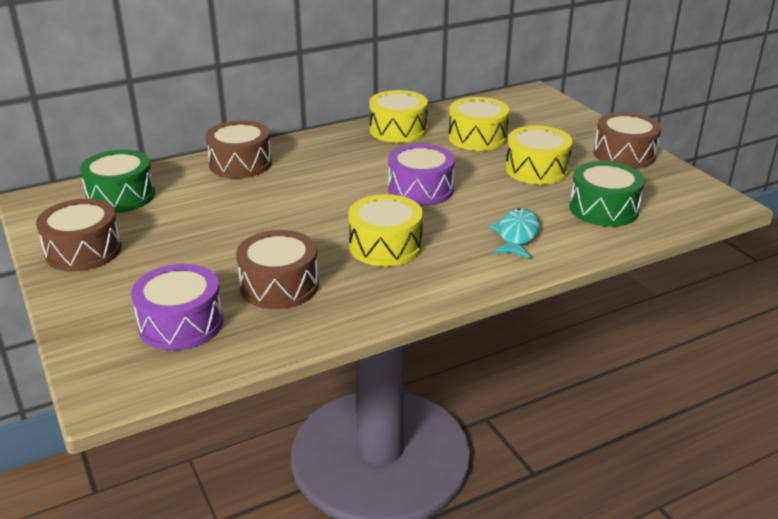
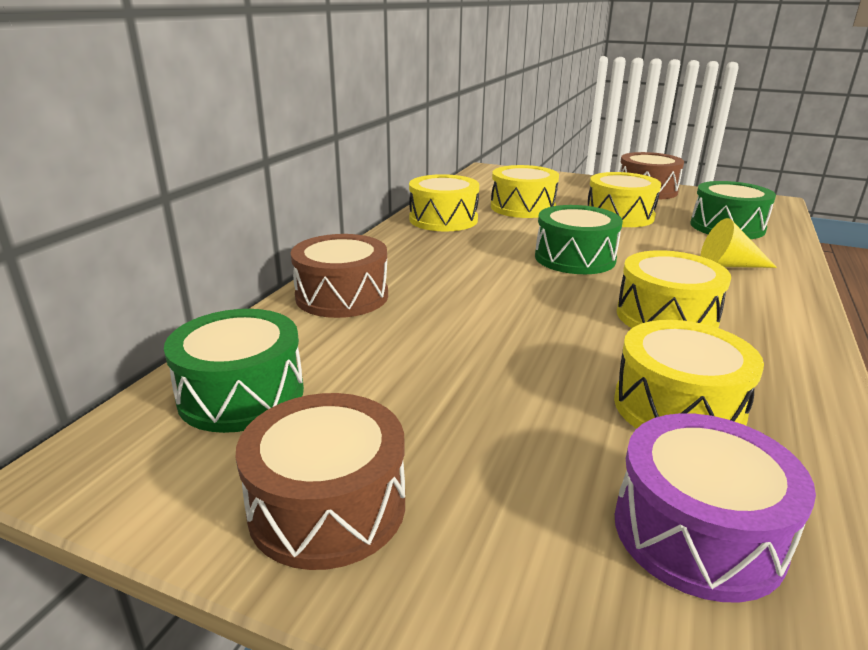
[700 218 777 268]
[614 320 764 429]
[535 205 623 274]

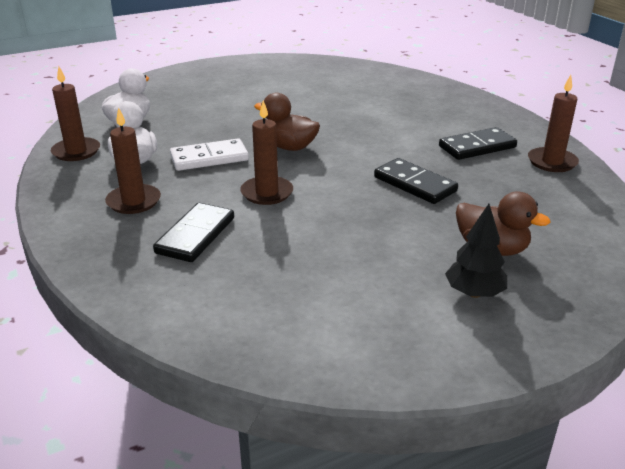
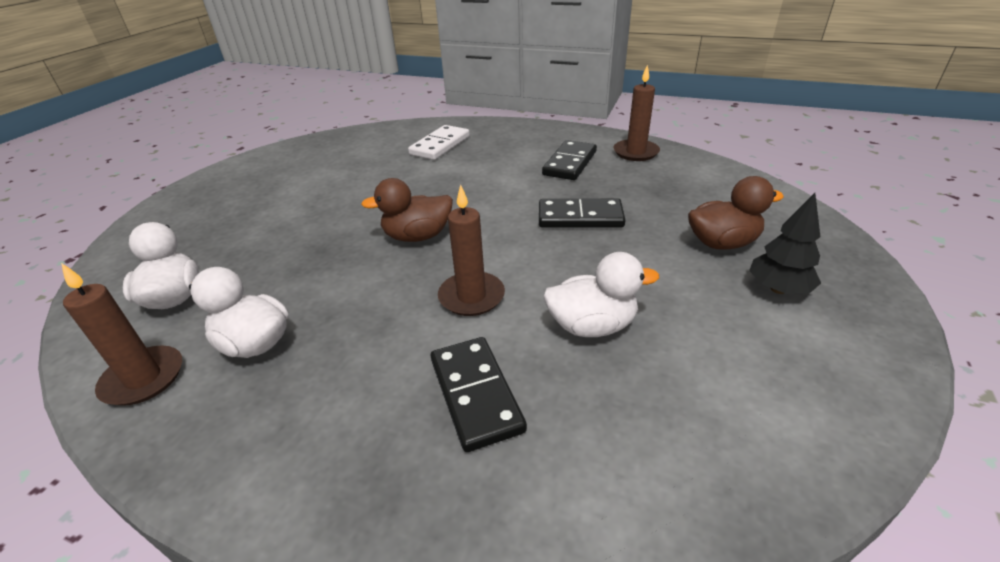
[105 107 161 214] (first image)
[543 252 659 337]
[408 125 470 160]

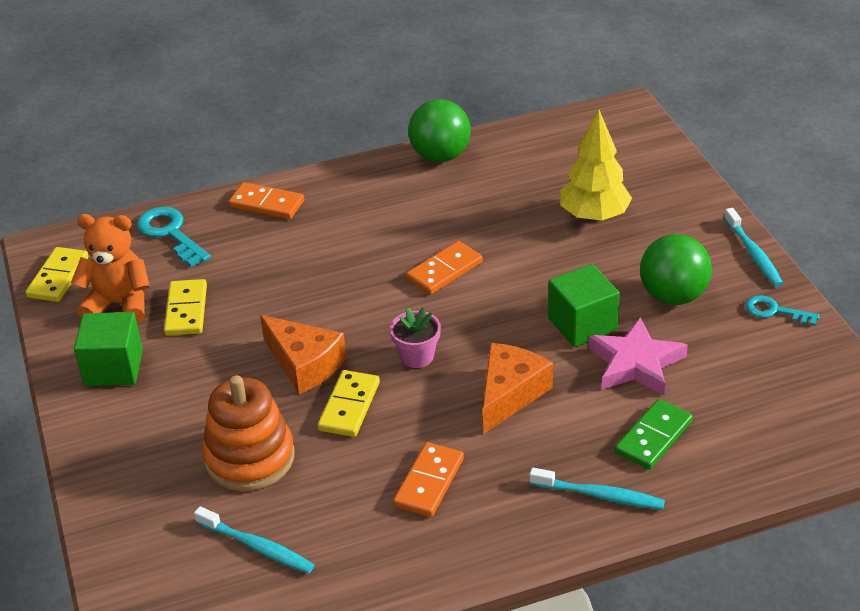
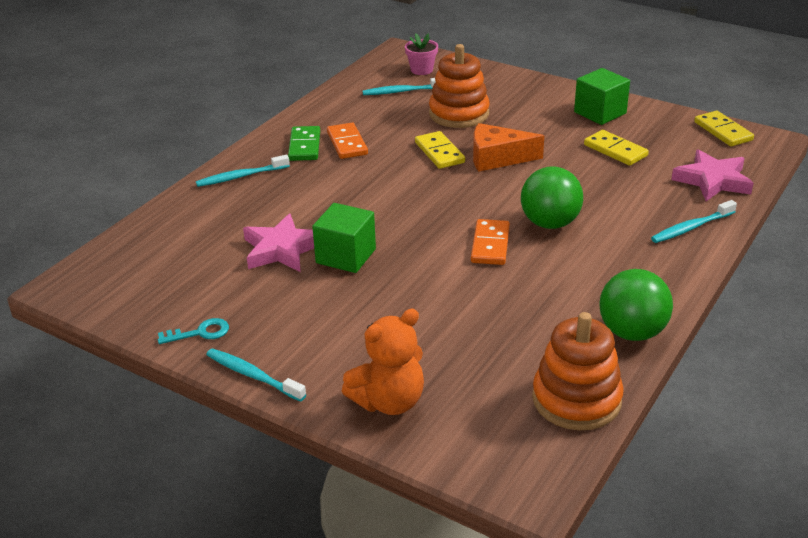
[483 343 553 434] (first image)
[560 109 632 222] (first image)
[532 312 624 430]
[342 309 424 415]
[405 33 438 75]
[288 126 320 161]
[521 167 583 229]
[671 149 754 201]
[651 200 737 243]

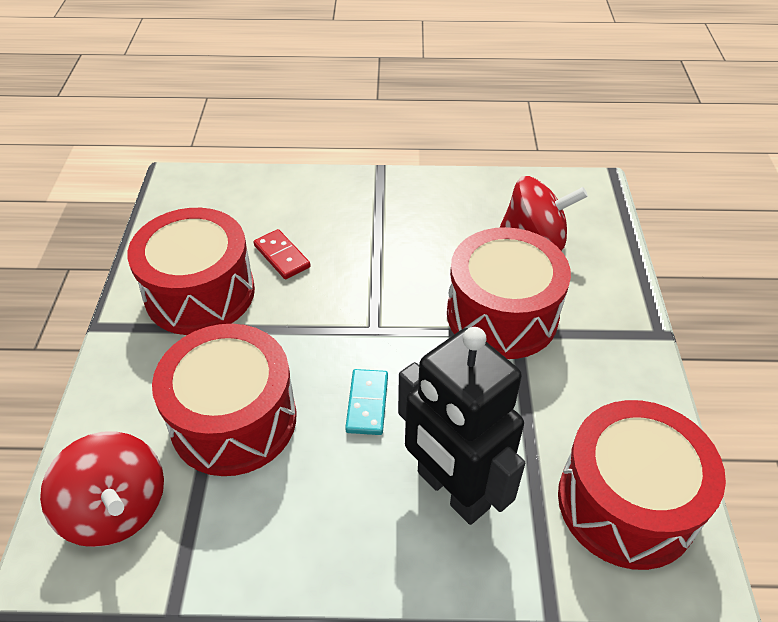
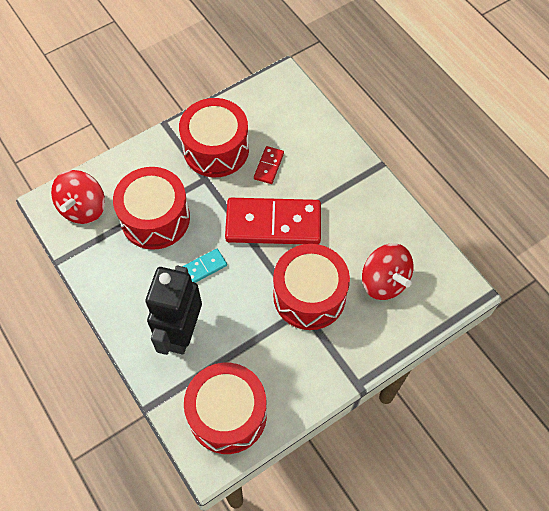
[225 198 321 244]

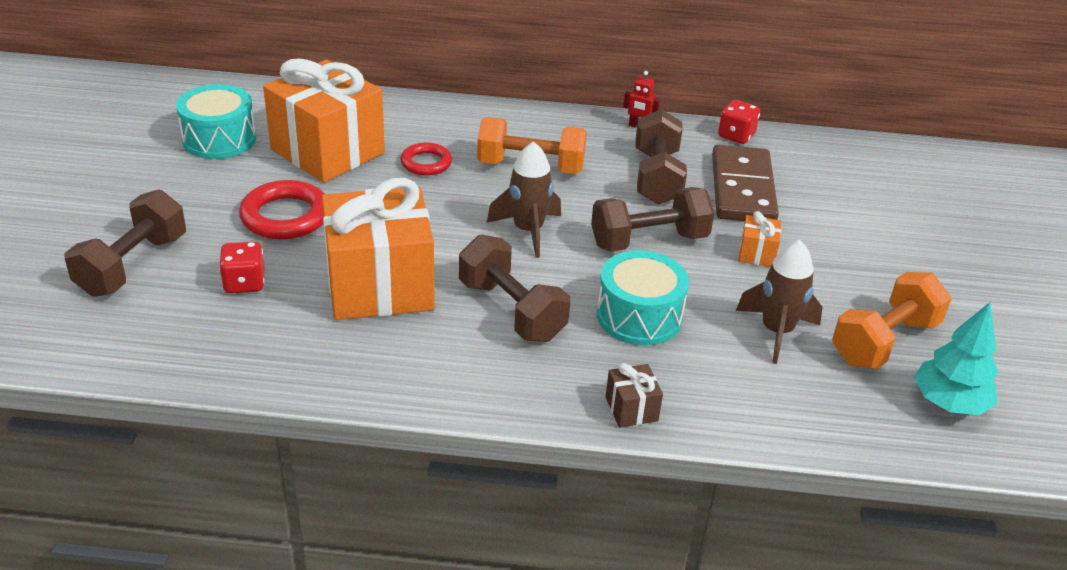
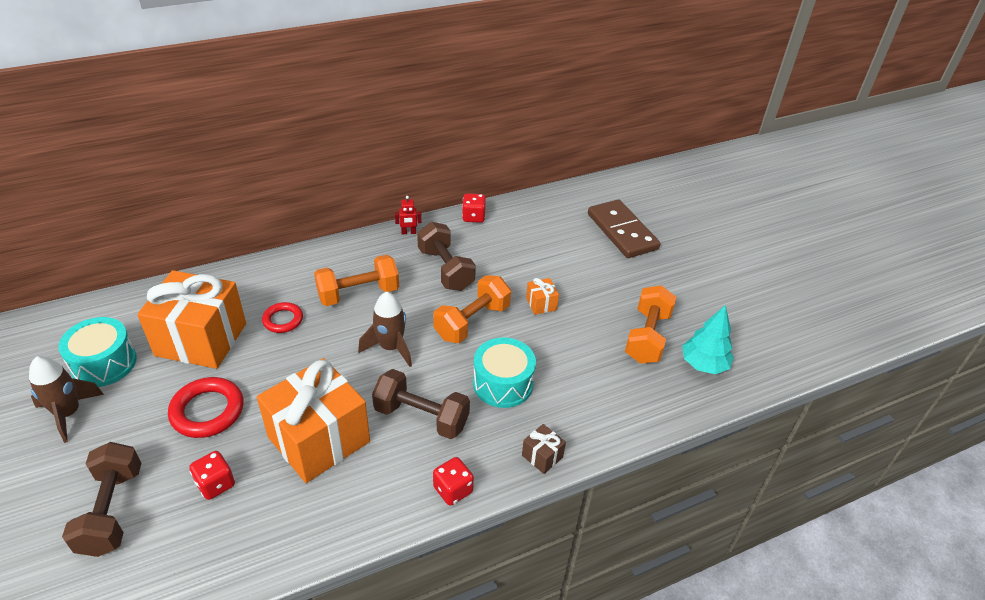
[433 457 474 506]
[588 199 660 258]
[29 356 104 443]
[433 275 511 343]

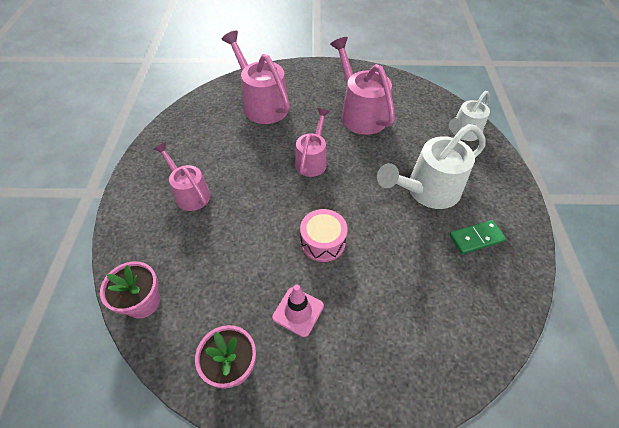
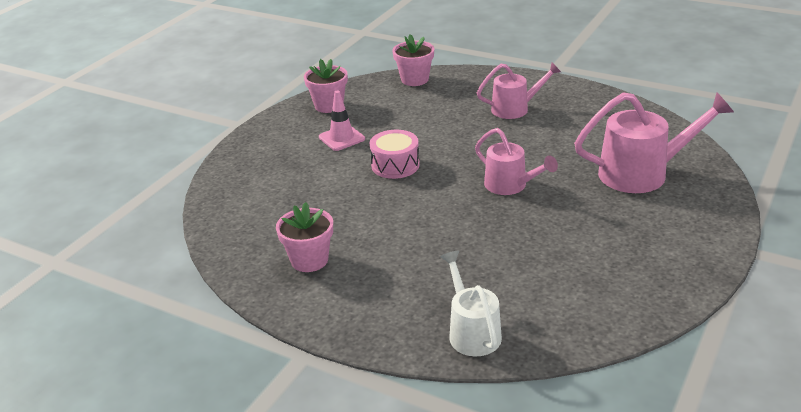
[330 37 395 135] (first image)
[377 124 485 209] (first image)
[276 202 333 272]

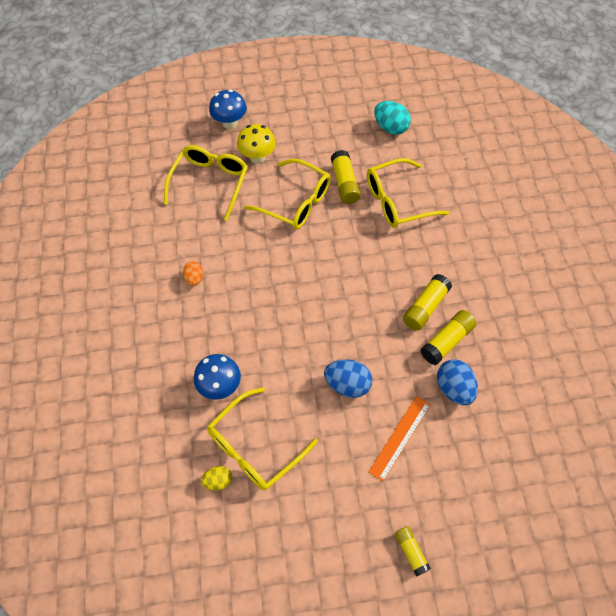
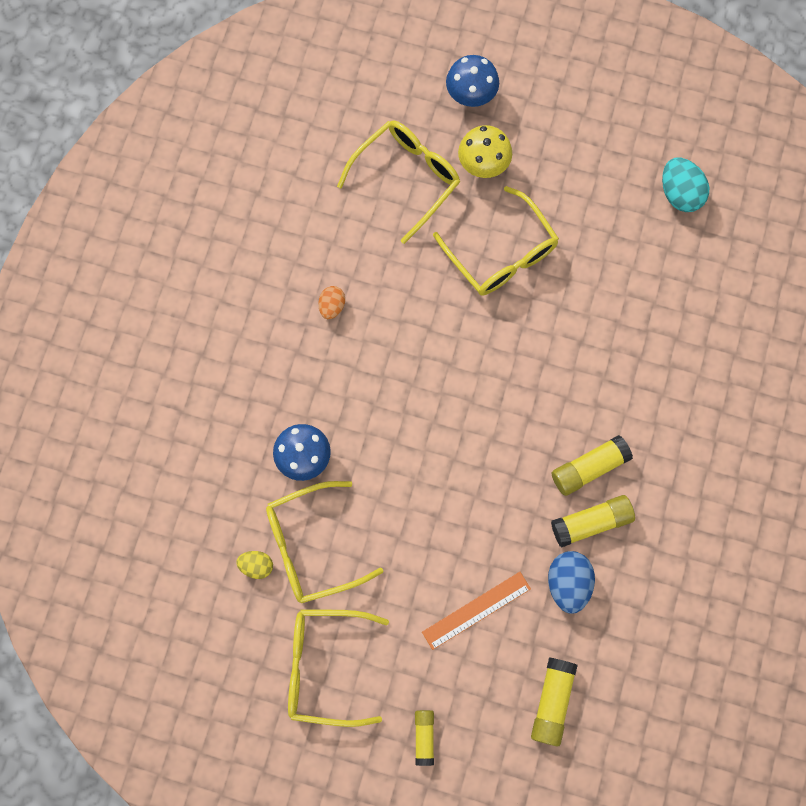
[324 359 373 398] (first image)
[531 658 578 746]
[288 609 389 727]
━━━━━━━━━━
The problem.
Set down all records verbatim, omitting images.

Completed task.
[700 218 777 268]
[614 320 764 429]
[535 205 623 274]

[105 107 161 214] (first image)
[543 252 659 337]
[408 125 470 160]

[483 343 553 434] (first image)
[560 109 632 222] (first image)
[532 312 624 430]
[342 309 424 415]
[405 33 438 75]
[288 126 320 161]
[521 167 583 229]
[671 149 754 201]
[651 200 737 243]

[225 198 321 244]

[433 457 474 506]
[588 199 660 258]
[29 356 104 443]
[433 275 511 343]

[330 37 395 135] (first image)
[377 124 485 209] (first image)
[276 202 333 272]

[324 359 373 398] (first image)
[531 658 578 746]
[288 609 389 727]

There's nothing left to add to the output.